*** Opening of DATA FOR ANALYSIS ***
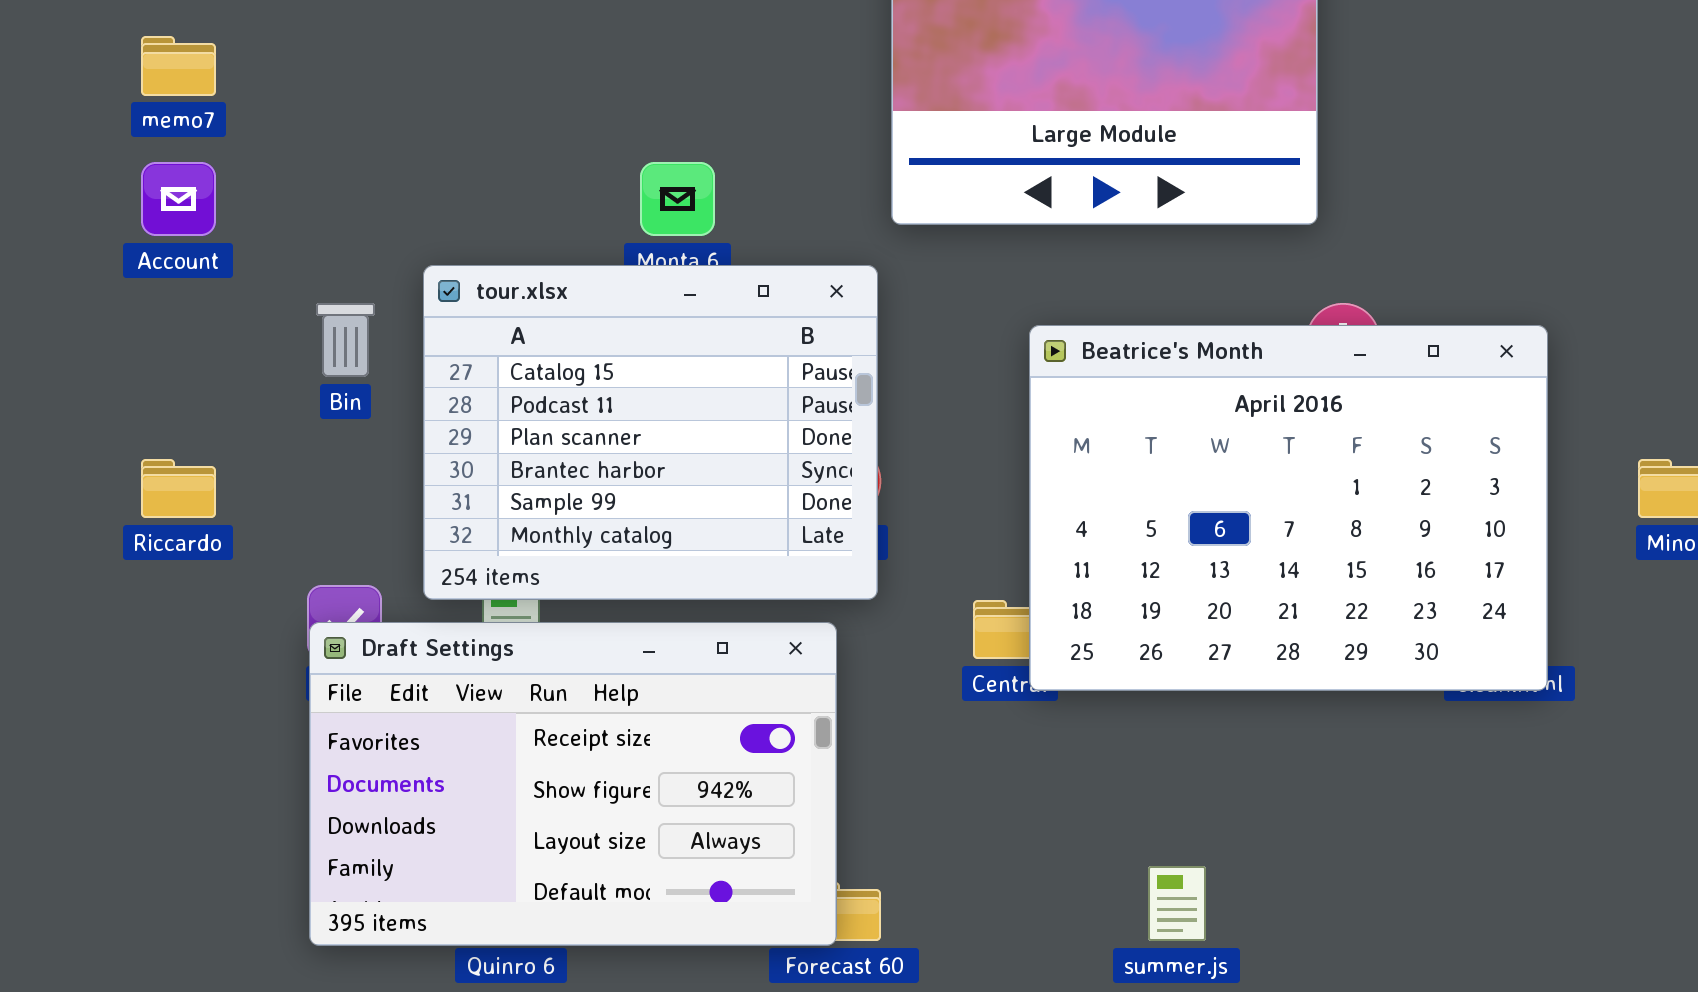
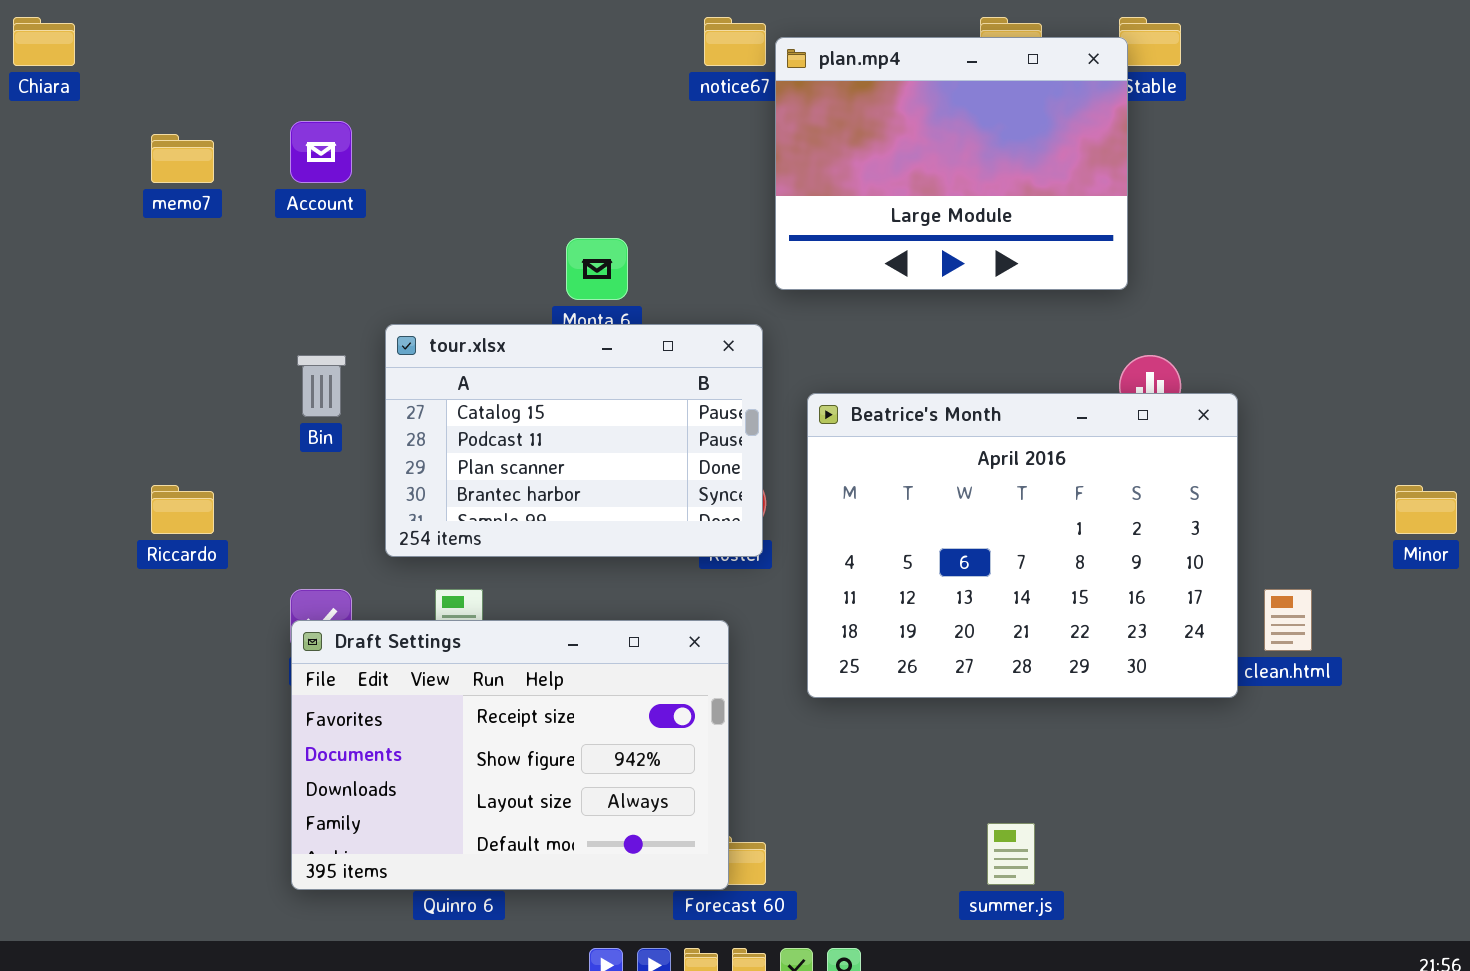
Account: [141,162,216,236] -> [290,121,352,183], moved
tour.xlsx: [423,265,878,600] -> [385,324,763,557], resized
Beatrice's Month: [1029,325,1548,691] -> [807,393,1238,698], moved

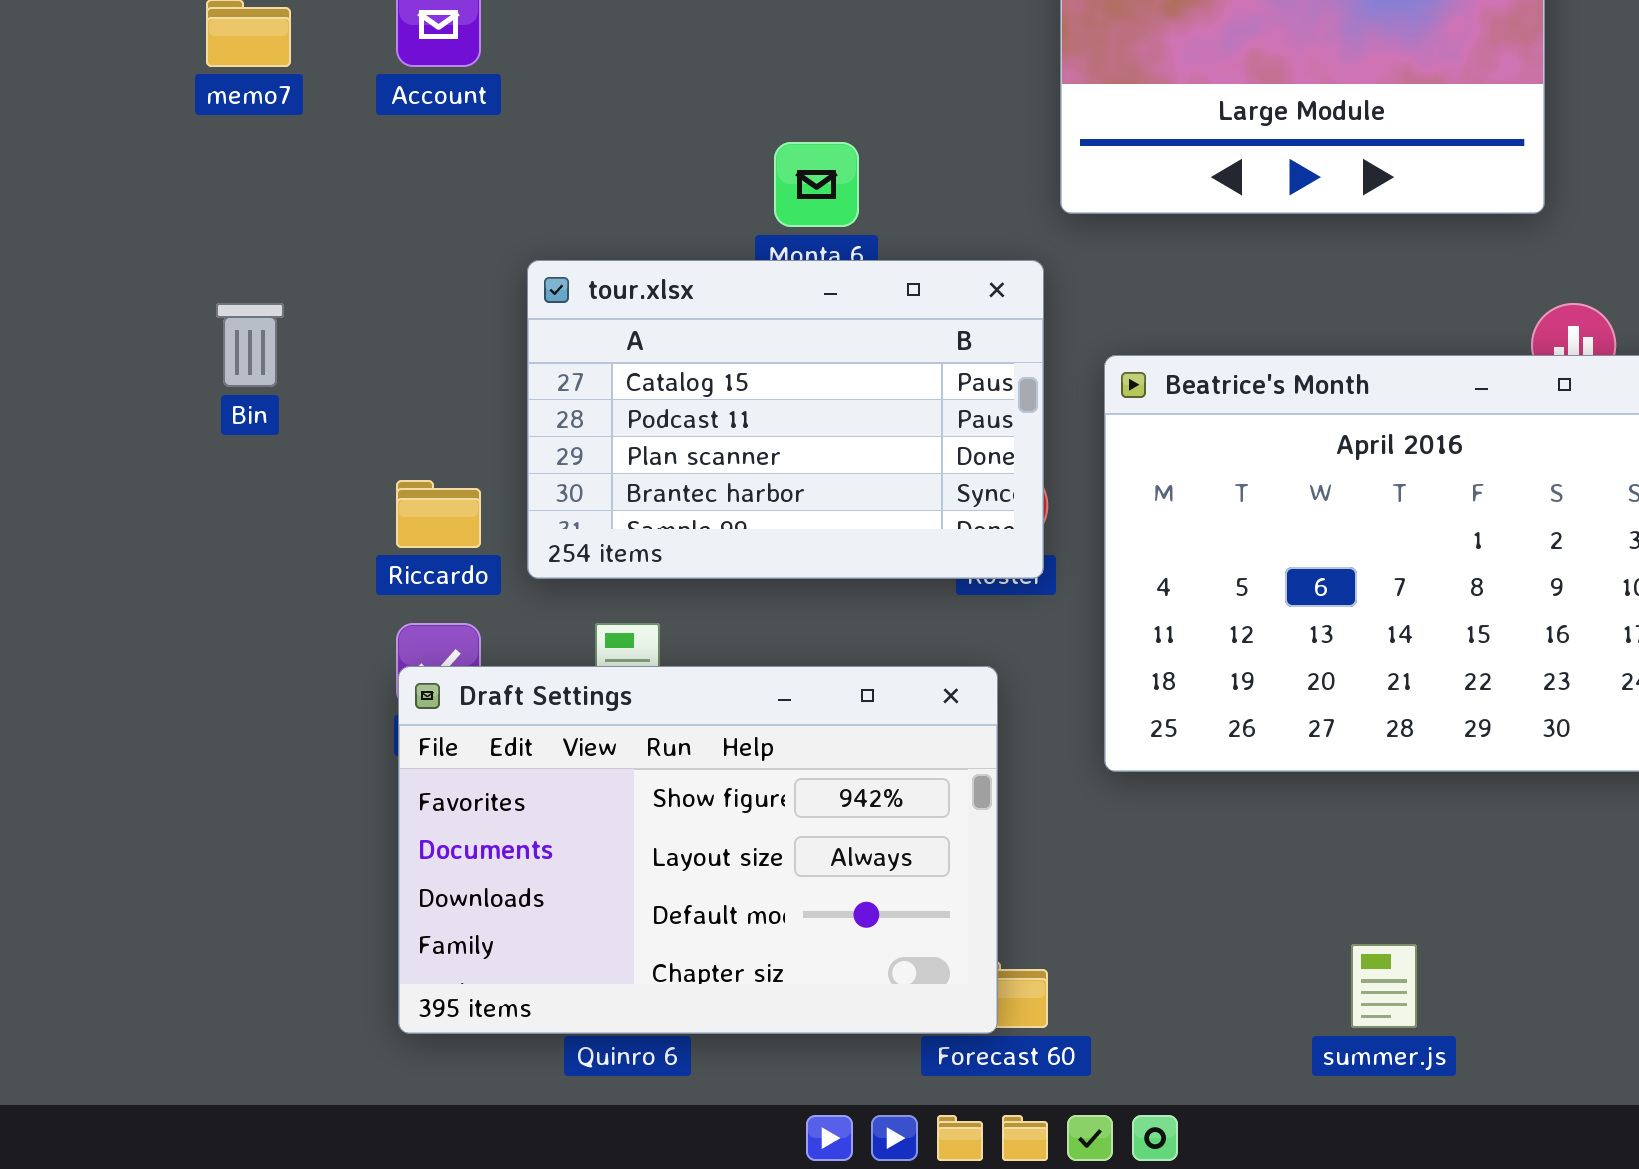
Bin: [297,355,346,417] -> [216,303,284,387], moved
Riccardo: [151,485,214,534] -> [396,480,481,548], moved
Draft Settings: [291,620,729,890] -> [398,666,998,1034], scrolled down 1 row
*** Close of DATA FOR ANALYSIS ***
Repeat the listing above exactly, omitting the pictures it contains.

**FINISHED EXERCISE:**
Account: [141,162,216,236] -> [290,121,352,183], moved
tour.xlsx: [423,265,878,600] -> [385,324,763,557], resized
Beatrice's Month: [1029,325,1548,691] -> [807,393,1238,698], moved

Bin: [297,355,346,417] -> [216,303,284,387], moved
Riccardo: [151,485,214,534] -> [396,480,481,548], moved
Draft Settings: [291,620,729,890] -> [398,666,998,1034], scrolled down 1 row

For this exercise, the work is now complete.